• _PROBLEM DETAILS_
Please transcribe the entries below without changing a single character.

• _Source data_
□ □ □ □ □

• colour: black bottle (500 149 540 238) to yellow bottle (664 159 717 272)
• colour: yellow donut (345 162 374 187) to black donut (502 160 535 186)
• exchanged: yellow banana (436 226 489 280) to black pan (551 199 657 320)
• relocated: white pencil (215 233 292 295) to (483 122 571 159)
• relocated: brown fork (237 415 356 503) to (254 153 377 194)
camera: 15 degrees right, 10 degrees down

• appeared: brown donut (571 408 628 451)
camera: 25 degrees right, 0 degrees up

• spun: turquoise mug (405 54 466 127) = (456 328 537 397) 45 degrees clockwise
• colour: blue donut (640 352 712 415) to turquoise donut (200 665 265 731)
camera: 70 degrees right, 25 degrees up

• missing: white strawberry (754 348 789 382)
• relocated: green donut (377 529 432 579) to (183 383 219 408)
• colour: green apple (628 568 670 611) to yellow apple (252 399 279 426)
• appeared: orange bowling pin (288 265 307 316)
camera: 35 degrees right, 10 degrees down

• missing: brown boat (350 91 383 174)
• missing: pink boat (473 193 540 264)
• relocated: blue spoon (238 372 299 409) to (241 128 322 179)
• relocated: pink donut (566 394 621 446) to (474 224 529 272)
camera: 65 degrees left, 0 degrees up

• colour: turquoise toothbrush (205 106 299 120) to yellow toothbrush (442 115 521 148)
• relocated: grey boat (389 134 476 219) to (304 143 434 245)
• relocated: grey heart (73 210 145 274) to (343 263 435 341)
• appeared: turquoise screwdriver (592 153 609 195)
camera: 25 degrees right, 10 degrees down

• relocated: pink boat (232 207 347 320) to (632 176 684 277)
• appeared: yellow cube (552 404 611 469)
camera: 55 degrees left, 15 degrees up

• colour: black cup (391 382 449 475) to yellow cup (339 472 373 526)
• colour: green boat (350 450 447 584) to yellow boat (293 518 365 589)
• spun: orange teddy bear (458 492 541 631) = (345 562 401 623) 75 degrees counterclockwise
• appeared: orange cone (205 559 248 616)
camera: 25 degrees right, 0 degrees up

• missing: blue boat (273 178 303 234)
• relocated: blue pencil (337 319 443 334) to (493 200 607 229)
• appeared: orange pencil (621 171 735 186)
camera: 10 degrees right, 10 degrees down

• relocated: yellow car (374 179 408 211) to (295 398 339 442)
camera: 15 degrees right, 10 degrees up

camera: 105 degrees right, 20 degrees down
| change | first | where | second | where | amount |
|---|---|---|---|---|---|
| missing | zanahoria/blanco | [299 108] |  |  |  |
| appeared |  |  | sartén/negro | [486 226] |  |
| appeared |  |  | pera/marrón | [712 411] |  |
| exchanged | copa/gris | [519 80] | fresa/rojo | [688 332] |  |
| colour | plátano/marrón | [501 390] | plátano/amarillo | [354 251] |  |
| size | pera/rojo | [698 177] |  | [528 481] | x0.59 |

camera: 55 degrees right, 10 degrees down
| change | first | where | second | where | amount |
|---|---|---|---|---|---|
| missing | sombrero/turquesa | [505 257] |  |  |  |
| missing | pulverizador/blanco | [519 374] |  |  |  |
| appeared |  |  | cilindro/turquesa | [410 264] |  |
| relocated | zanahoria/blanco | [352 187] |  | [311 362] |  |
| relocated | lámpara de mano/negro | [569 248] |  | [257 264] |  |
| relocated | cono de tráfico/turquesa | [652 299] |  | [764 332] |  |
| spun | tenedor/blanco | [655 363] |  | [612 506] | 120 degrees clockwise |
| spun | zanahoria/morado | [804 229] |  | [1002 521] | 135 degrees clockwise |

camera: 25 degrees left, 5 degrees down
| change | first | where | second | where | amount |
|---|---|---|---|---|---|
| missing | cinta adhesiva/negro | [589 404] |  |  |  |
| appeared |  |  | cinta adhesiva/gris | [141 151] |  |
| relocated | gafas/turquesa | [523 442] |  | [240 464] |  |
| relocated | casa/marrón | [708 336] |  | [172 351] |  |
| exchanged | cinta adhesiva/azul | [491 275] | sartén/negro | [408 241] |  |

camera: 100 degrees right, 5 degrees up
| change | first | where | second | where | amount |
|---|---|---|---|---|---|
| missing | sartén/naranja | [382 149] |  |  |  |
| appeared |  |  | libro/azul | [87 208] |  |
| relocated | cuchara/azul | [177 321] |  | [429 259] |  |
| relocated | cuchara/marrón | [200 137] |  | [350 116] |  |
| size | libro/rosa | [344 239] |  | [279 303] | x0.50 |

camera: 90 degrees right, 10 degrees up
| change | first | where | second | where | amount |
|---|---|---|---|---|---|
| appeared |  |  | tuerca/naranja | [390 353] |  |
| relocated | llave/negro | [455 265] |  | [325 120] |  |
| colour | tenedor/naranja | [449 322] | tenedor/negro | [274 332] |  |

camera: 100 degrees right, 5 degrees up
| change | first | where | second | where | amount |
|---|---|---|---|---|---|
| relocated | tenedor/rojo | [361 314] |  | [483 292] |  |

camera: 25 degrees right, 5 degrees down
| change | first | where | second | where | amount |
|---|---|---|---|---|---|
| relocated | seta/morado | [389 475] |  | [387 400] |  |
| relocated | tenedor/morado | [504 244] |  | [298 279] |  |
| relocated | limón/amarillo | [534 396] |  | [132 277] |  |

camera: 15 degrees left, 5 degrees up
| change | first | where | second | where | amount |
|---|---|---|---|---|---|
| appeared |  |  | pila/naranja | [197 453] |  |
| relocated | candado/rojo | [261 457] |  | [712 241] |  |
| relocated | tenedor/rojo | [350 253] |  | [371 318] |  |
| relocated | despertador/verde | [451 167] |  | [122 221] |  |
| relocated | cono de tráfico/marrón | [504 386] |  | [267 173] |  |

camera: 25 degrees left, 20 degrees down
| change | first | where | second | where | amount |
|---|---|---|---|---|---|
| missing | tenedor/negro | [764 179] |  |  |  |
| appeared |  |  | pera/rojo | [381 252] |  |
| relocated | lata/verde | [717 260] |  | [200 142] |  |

□ □ □ □ □

• _TASK RESULT_
• colour: black bottle (500 149 540 238) to yellow bottle (664 159 717 272)
• colour: yellow donut (345 162 374 187) to black donut (502 160 535 186)
• exchanged: yellow banana (436 226 489 280) to black pan (551 199 657 320)
• relocated: white pencil (215 233 292 295) to (483 122 571 159)
• relocated: brown fork (237 415 356 503) to (254 153 377 194)
camera: 15 degrees right, 10 degrees down

• appeared: brown donut (571 408 628 451)
camera: 25 degrees right, 0 degrees up

• spun: turquoise mug (405 54 466 127) = (456 328 537 397) 45 degrees clockwise
• colour: blue donut (640 352 712 415) to turquoise donut (200 665 265 731)
camera: 70 degrees right, 25 degrees up

• missing: white strawberry (754 348 789 382)
• relocated: green donut (377 529 432 579) to (183 383 219 408)
• colour: green apple (628 568 670 611) to yellow apple (252 399 279 426)
• appeared: orange bowling pin (288 265 307 316)
camera: 35 degrees right, 10 degrees down

• missing: brown boat (350 91 383 174)
• missing: pink boat (473 193 540 264)
• relocated: blue spoon (238 372 299 409) to (241 128 322 179)
• relocated: pink donut (566 394 621 446) to (474 224 529 272)
camera: 65 degrees left, 0 degrees up

• colour: turquoise toothbrush (205 106 299 120) to yellow toothbrush (442 115 521 148)
• relocated: grey boat (389 134 476 219) to (304 143 434 245)
• relocated: grey heart (73 210 145 274) to (343 263 435 341)
• appeared: turquoise screwdriver (592 153 609 195)
camera: 25 degrees right, 10 degrees down

• relocated: pink boat (232 207 347 320) to (632 176 684 277)
• appeared: yellow cube (552 404 611 469)
camera: 55 degrees left, 15 degrees up

• colour: black cup (391 382 449 475) to yellow cup (339 472 373 526)
• colour: green boat (350 450 447 584) to yellow boat (293 518 365 589)
• spun: orange teddy bear (458 492 541 631) = (345 562 401 623) 75 degrees counterclockwise
• appeared: orange cone (205 559 248 616)
camera: 25 degrees right, 0 degrees up

• missing: blue boat (273 178 303 234)
• relocated: blue pencil (337 319 443 334) to (493 200 607 229)
• appeared: orange pencil (621 171 735 186)
camera: 10 degrees right, 10 degrees down

• relocated: yellow car (374 179 408 211) to (295 398 339 442)
camera: 15 degrees right, 10 degrees up

camera: 105 degrees right, 20 degrees down
| change | first | where | second | where | amount |
|---|---|---|---|---|---|
| missing | zanahoria/blanco | [299 108] |  |  |  |
| appeared |  |  | sartén/negro | [486 226] |  |
| appeared |  |  | pera/marrón | [712 411] |  |
| exchanged | copa/gris | [519 80] | fresa/rojo | [688 332] |  |
| colour | plátano/marrón | [501 390] | plátano/amarillo | [354 251] |  |
| size | pera/rojo | [698 177] |  | [528 481] | x0.59 |

camera: 55 degrees right, 10 degrees down
| change | first | where | second | where | amount |
|---|---|---|---|---|---|
| missing | sombrero/turquesa | [505 257] |  |  |  |
| missing | pulverizador/blanco | [519 374] |  |  |  |
| appeared |  |  | cilindro/turquesa | [410 264] |  |
| relocated | zanahoria/blanco | [352 187] |  | [311 362] |  |
| relocated | lámpara de mano/negro | [569 248] |  | [257 264] |  |
| relocated | cono de tráfico/turquesa | [652 299] |  | [764 332] |  |
| spun | tenedor/blanco | [655 363] |  | [612 506] | 120 degrees clockwise |
| spun | zanahoria/morado | [804 229] |  | [1002 521] | 135 degrees clockwise |

camera: 25 degrees left, 5 degrees down
| change | first | where | second | where | amount |
|---|---|---|---|---|---|
| missing | cinta adhesiva/negro | [589 404] |  |  |  |
| appeared |  |  | cinta adhesiva/gris | [141 151] |  |
| relocated | gafas/turquesa | [523 442] |  | [240 464] |  |
| relocated | casa/marrón | [708 336] |  | [172 351] |  |
| exchanged | cinta adhesiva/azul | [491 275] | sartén/negro | [408 241] |  |

camera: 100 degrees right, 5 degrees up
| change | first | where | second | where | amount |
|---|---|---|---|---|---|
| missing | sartén/naranja | [382 149] |  |  |  |
| appeared |  |  | libro/azul | [87 208] |  |
| relocated | cuchara/azul | [177 321] |  | [429 259] |  |
| relocated | cuchara/marrón | [200 137] |  | [350 116] |  |
| size | libro/rosa | [344 239] |  | [279 303] | x0.50 |

camera: 90 degrees right, 10 degrees up
| change | first | where | second | where | amount |
|---|---|---|---|---|---|
| appeared |  |  | tuerca/naranja | [390 353] |  |
| relocated | llave/negro | [455 265] |  | [325 120] |  |
| colour | tenedor/naranja | [449 322] | tenedor/negro | [274 332] |  |

camera: 100 degrees right, 5 degrees up
| change | first | where | second | where | amount |
|---|---|---|---|---|---|
| relocated | tenedor/rojo | [361 314] |  | [483 292] |  |

camera: 25 degrees right, 5 degrees down
| change | first | where | second | where | amount |
|---|---|---|---|---|---|
| relocated | seta/morado | [389 475] |  | [387 400] |  |
| relocated | tenedor/morado | [504 244] |  | [298 279] |  |
| relocated | limón/amarillo | [534 396] |  | [132 277] |  |

camera: 15 degrees left, 5 degrees up
| change | first | where | second | where | amount |
|---|---|---|---|---|---|
| appeared |  |  | pila/naranja | [197 453] |  |
| relocated | candado/rojo | [261 457] |  | [712 241] |  |
| relocated | tenedor/rojo | [350 253] |  | [371 318] |  |
| relocated | despertador/verde | [451 167] |  | [122 221] |  |
| relocated | cono de tráfico/marrón | [504 386] |  | [267 173] |  |

camera: 25 degrees left, 20 degrees down
| change | first | where | second | where | amount |
|---|---|---|---|---|---|
| missing | tenedor/negro | [764 179] |  |  |  |
| appeared |  |  | pera/rojo | [381 252] |  |
| relocated | lata/verde | [717 260] |  | [200 142] |  |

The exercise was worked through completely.